Stated problem
Swap "Elks" for "Moose" in the rows between the lines holding "Whitewater, WI [238, 210]" and "Colors [664, 20]", inclusive, and give those rows again with nothing else changed.

Target position records

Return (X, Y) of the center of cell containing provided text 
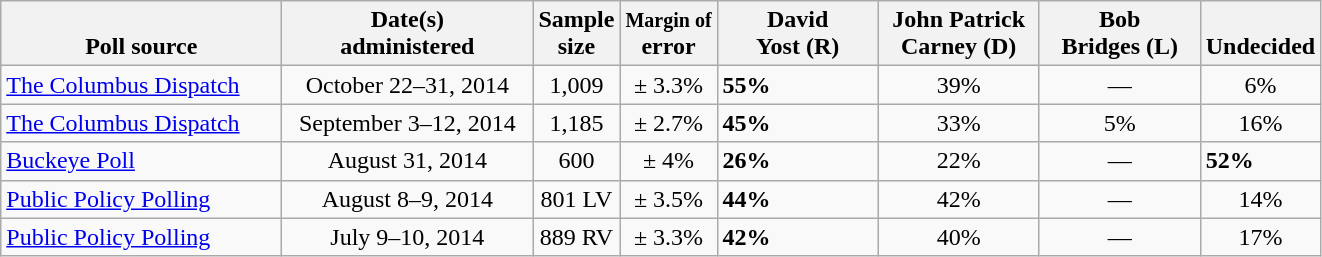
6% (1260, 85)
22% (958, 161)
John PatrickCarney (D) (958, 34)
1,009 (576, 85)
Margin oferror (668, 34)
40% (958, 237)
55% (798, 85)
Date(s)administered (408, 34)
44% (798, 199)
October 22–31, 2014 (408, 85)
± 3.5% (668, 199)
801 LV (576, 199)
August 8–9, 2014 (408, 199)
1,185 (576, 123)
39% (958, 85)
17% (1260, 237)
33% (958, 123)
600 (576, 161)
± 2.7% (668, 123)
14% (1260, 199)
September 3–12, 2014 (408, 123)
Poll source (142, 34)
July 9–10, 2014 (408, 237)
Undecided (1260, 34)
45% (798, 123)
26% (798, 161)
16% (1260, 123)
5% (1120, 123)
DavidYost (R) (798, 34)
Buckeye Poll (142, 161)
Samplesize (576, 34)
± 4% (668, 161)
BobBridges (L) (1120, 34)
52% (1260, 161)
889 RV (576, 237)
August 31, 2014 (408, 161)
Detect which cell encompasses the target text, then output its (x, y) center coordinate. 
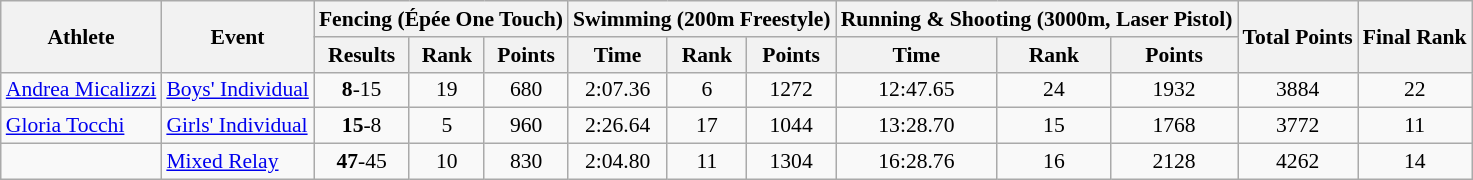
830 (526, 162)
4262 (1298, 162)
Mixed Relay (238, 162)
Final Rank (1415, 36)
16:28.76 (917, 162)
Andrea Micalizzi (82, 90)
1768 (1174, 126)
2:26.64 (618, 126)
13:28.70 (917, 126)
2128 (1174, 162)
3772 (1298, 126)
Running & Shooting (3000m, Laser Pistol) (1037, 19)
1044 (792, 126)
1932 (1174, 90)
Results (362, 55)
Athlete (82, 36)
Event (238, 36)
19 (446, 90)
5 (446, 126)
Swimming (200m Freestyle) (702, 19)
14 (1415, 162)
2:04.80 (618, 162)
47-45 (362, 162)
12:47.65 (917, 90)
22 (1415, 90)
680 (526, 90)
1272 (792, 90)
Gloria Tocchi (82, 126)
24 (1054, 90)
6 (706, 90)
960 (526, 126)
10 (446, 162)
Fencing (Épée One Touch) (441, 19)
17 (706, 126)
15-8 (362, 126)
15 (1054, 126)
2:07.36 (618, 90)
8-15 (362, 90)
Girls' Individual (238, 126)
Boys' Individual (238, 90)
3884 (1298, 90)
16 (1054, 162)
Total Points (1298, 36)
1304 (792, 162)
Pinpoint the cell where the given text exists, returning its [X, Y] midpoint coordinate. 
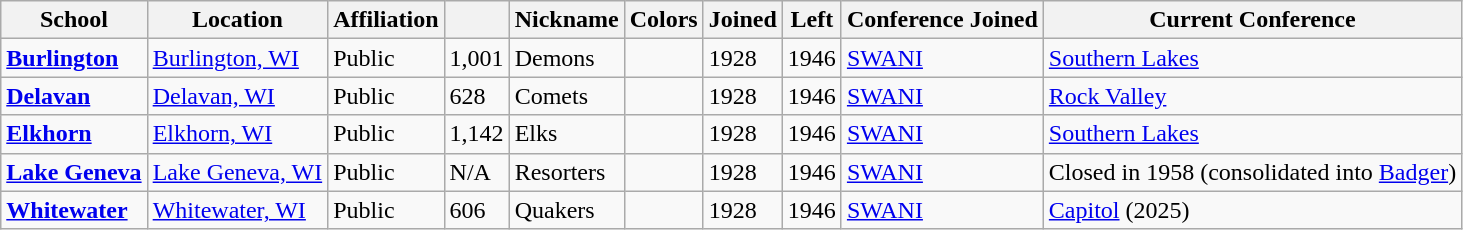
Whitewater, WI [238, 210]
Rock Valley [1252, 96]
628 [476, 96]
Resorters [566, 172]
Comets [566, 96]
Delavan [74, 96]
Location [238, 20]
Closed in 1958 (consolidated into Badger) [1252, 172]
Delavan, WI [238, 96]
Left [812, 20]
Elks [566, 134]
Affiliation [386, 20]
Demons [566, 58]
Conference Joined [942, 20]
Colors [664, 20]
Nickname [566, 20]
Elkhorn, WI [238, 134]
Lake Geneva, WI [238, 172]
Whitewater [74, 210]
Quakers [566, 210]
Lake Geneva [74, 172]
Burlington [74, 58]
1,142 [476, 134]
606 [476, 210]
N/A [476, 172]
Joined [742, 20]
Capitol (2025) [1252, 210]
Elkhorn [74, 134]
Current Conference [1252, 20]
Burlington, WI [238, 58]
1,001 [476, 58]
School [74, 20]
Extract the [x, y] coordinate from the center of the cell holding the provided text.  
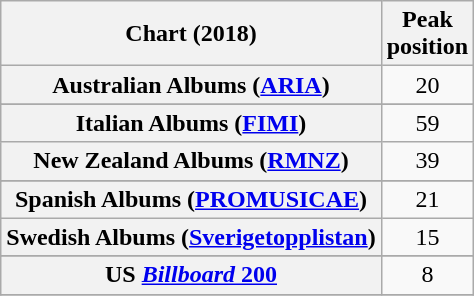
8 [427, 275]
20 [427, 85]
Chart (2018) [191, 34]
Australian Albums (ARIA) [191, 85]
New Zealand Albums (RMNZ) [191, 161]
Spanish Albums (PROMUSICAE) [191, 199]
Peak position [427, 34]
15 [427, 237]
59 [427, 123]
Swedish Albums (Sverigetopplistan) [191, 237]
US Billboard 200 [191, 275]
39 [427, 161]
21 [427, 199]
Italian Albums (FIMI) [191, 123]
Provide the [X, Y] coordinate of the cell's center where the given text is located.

Answer to this exercise
Whitewater, WI [238, 210]
Rock Valley [1252, 96]
628 [476, 96]
Resorters [566, 172]
Comets [566, 96]
Delavan [74, 96]
Location [238, 20]
Closed in 1958 (consolidated into Badger) [1252, 172]
Delavan, WI [238, 96]
Left [812, 20]
Moose [566, 134]
Affiliation [386, 20]
Demons [566, 58]
Conference Joined [942, 20]
Colors [664, 20]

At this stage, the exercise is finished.